ACTIVITY
"grey cupcake: 4 -> 1" appears in one line of the listing below; retype that line and every later line exactly, stopping at the end, and nothing else.
========================================================================
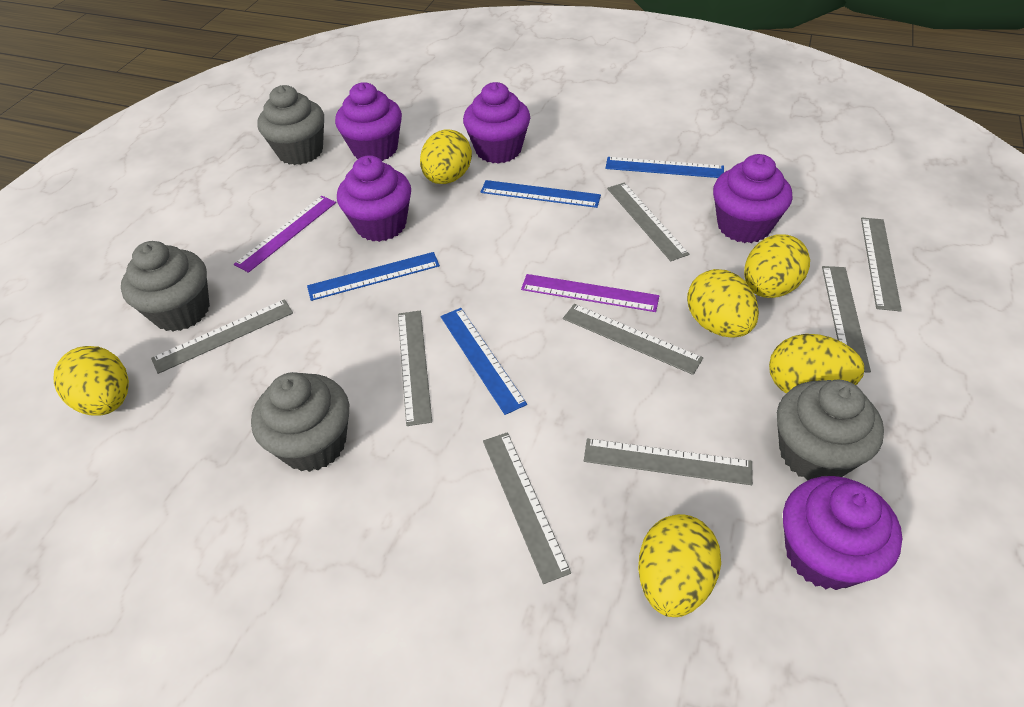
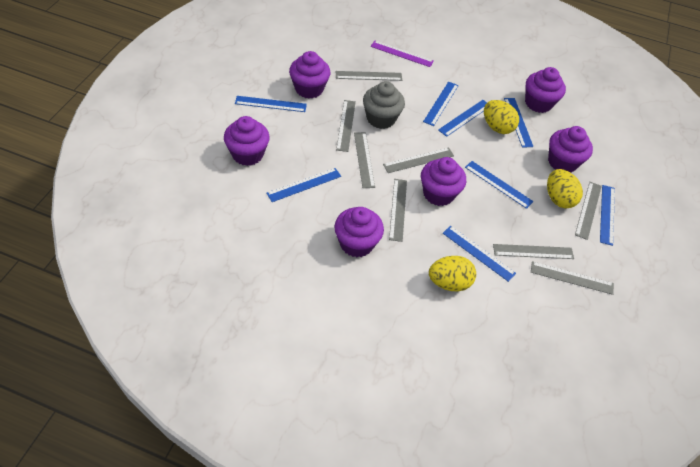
blue ruler: 4 -> 8
grey cupcake: 4 -> 1
purple cupcake: 5 -> 6
purple ruler: 2 -> 1
yellow egg: 6 -> 3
========================================================================
SOLUTION FOR THIS EXERCISE
grey cupcake: 4 -> 1
purple cupcake: 5 -> 6
purple ruler: 2 -> 1
yellow egg: 6 -> 3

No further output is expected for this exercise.